Work required: Starting with the line where "P201 pin 1: GND -> VBUS" appears, print every line through the end of the entries below exactly as it stands, and leave out the pictures.

Material for this task:
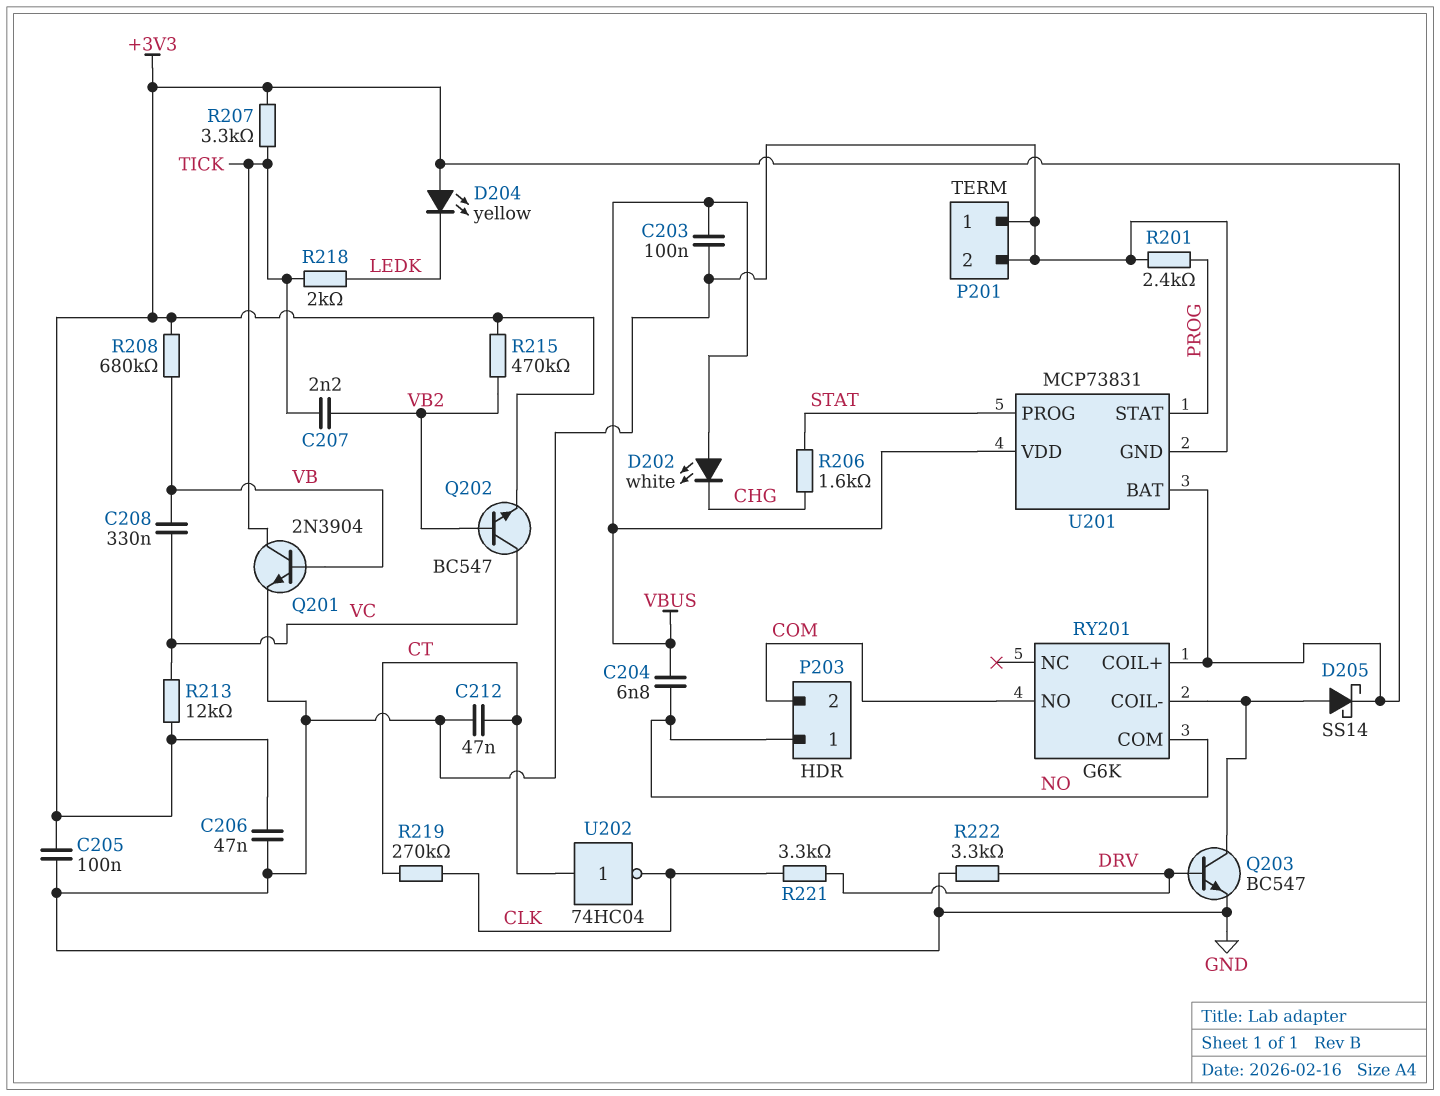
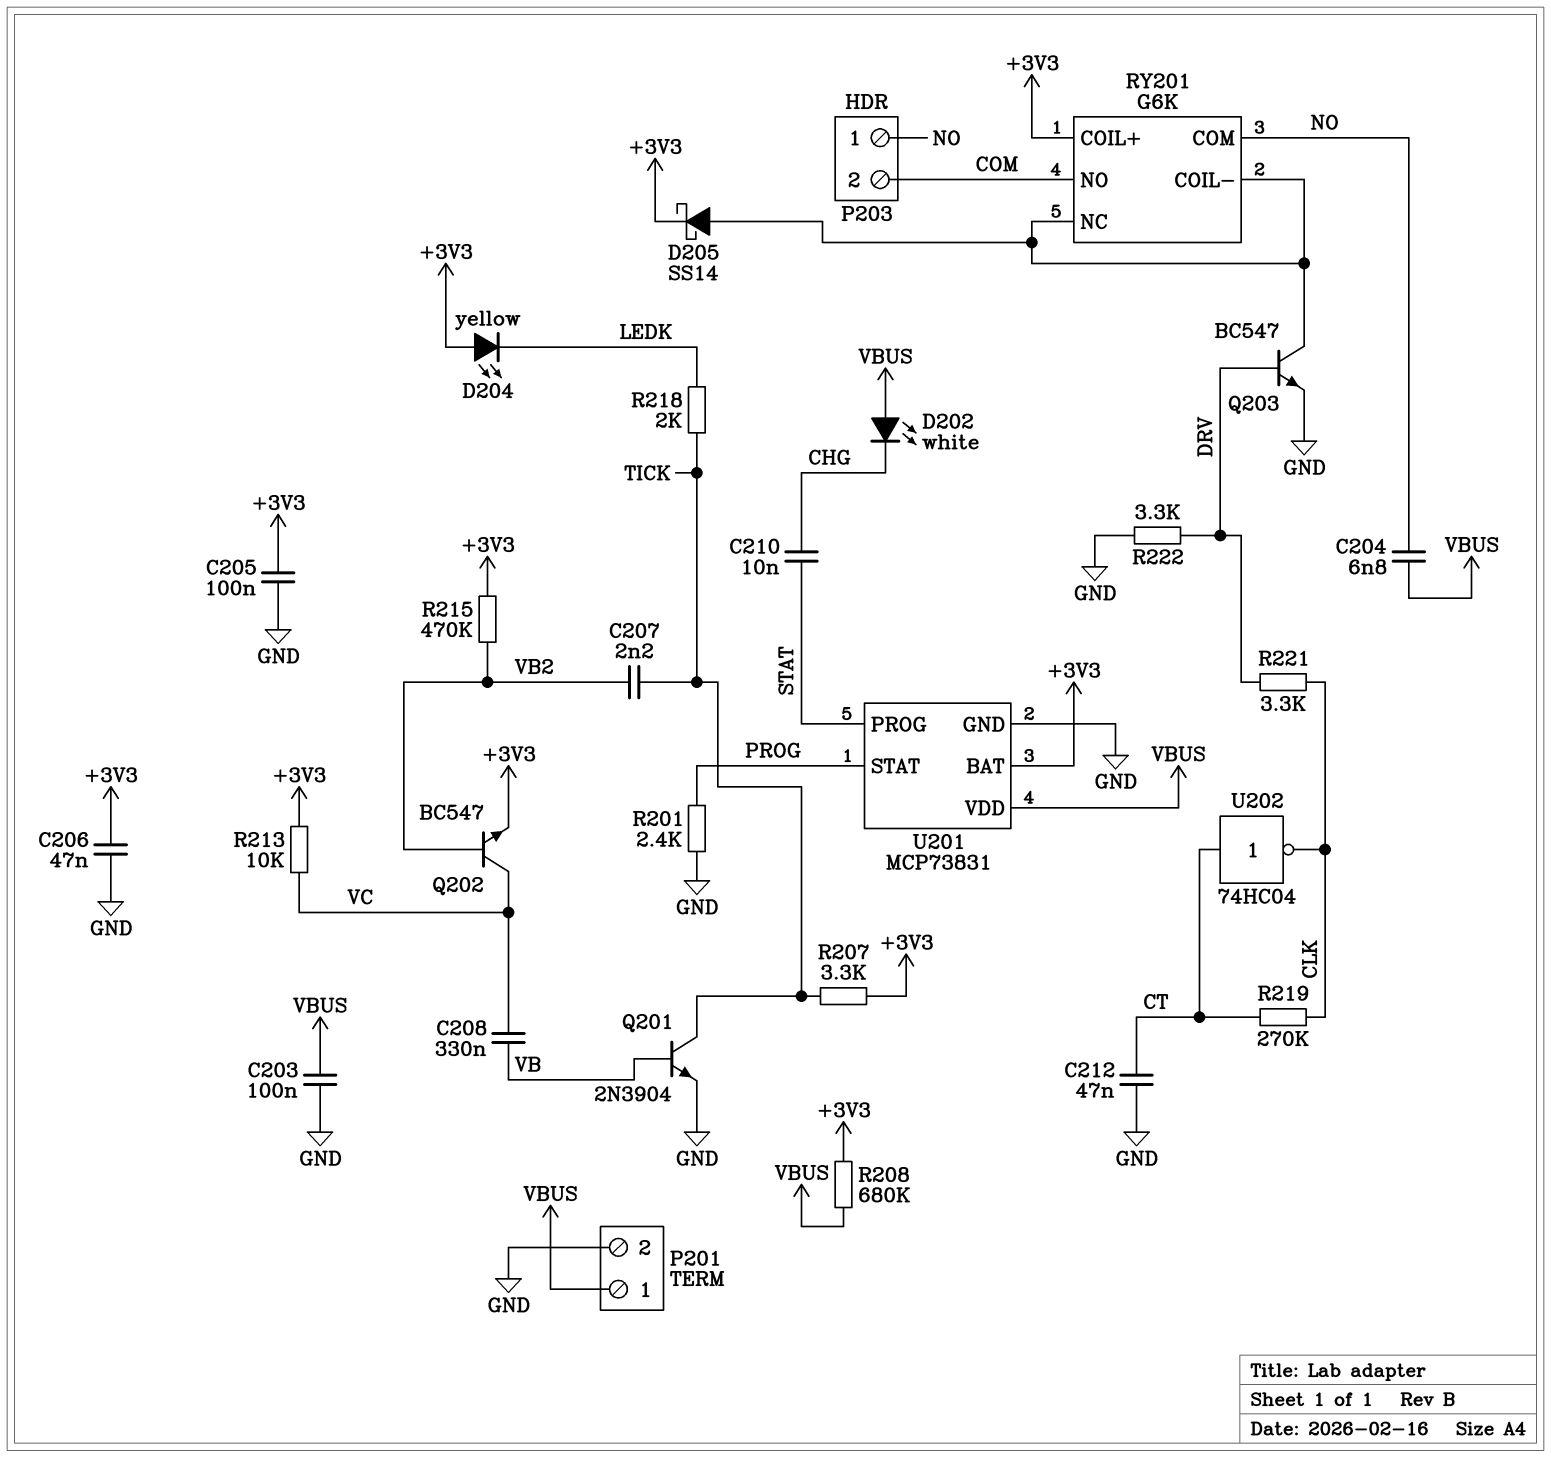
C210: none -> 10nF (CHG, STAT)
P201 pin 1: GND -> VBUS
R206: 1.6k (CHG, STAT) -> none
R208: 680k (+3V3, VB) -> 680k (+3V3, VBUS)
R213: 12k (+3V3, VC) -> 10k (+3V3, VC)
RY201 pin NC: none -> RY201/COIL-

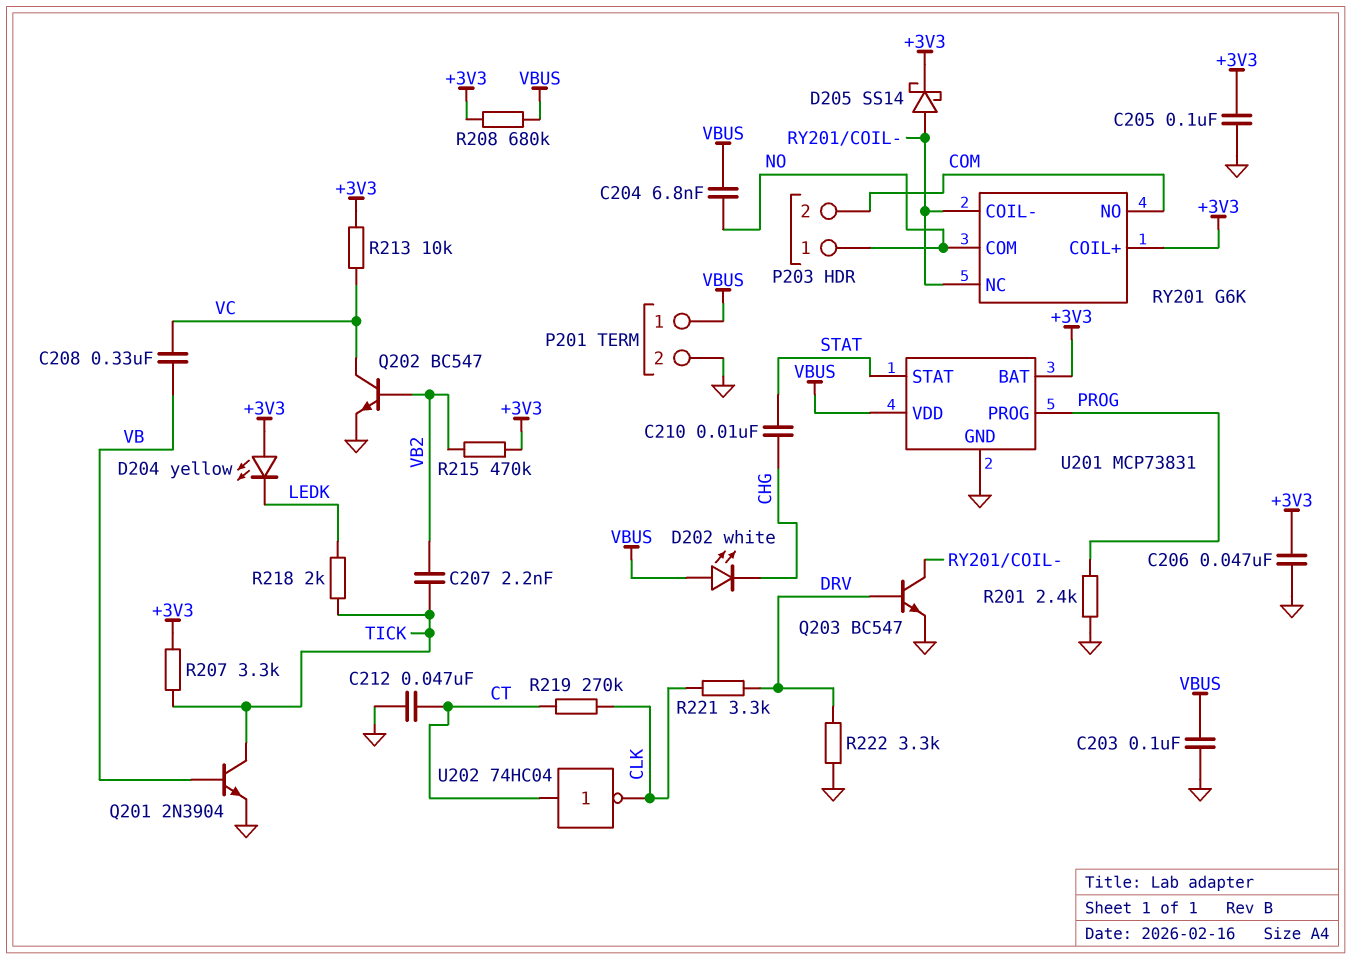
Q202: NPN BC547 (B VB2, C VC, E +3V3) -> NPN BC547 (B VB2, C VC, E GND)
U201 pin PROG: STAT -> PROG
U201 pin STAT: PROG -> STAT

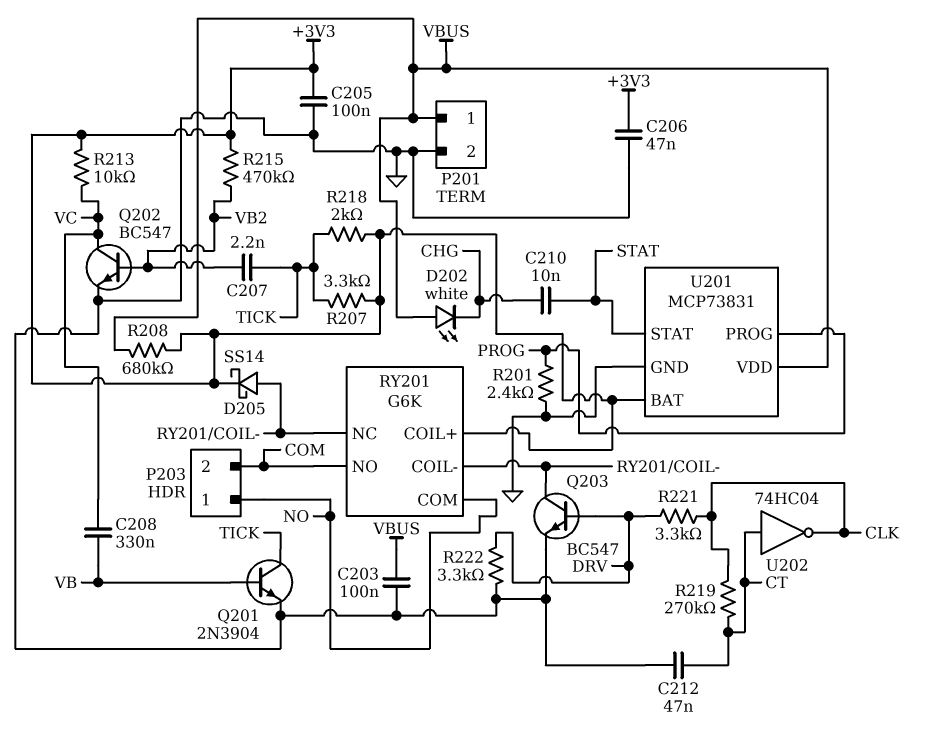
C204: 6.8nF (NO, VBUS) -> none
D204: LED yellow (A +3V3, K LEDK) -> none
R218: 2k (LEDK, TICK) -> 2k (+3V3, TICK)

Your solution:
P201 pin 1: GND -> VBUS
R206: 1.6k (CHG, STAT) -> none
R208: 680k (+3V3, VB) -> 680k (+3V3, VBUS)
R213: 12k (+3V3, VC) -> 10k (+3V3, VC)
RY201 pin NC: none -> RY201/COIL-

Q202: NPN BC547 (B VB2, C VC, E +3V3) -> NPN BC547 (B VB2, C VC, E GND)
U201 pin PROG: STAT -> PROG
U201 pin STAT: PROG -> STAT

C204: 6.8nF (NO, VBUS) -> none
D204: LED yellow (A +3V3, K LEDK) -> none
R218: 2k (LEDK, TICK) -> 2k (+3V3, TICK)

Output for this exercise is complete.